> _Task statement_
Go through the entries below, tally each line with the string "down", and give the final number by itself.
(Exercise input Opens)
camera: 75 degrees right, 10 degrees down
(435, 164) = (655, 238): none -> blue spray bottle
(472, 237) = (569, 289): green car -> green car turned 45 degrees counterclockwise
(Exercise input Closes)
(Exercise input Opens)
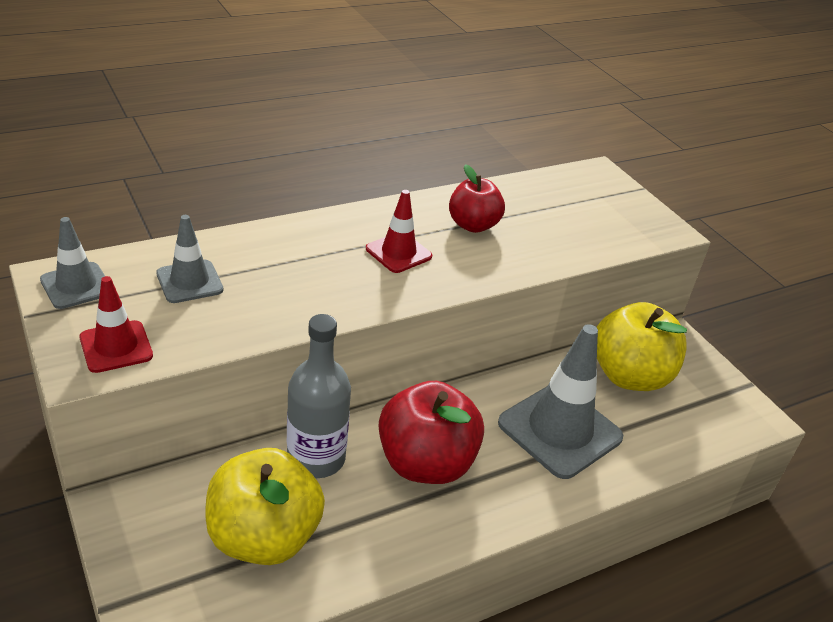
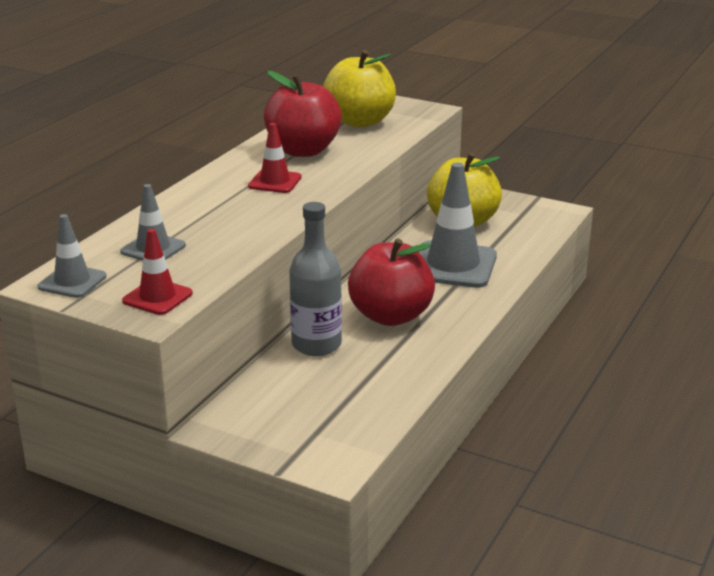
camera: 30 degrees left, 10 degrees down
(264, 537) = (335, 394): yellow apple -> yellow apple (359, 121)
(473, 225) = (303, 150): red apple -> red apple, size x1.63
(Exercise input Closes)
> _Output below_
2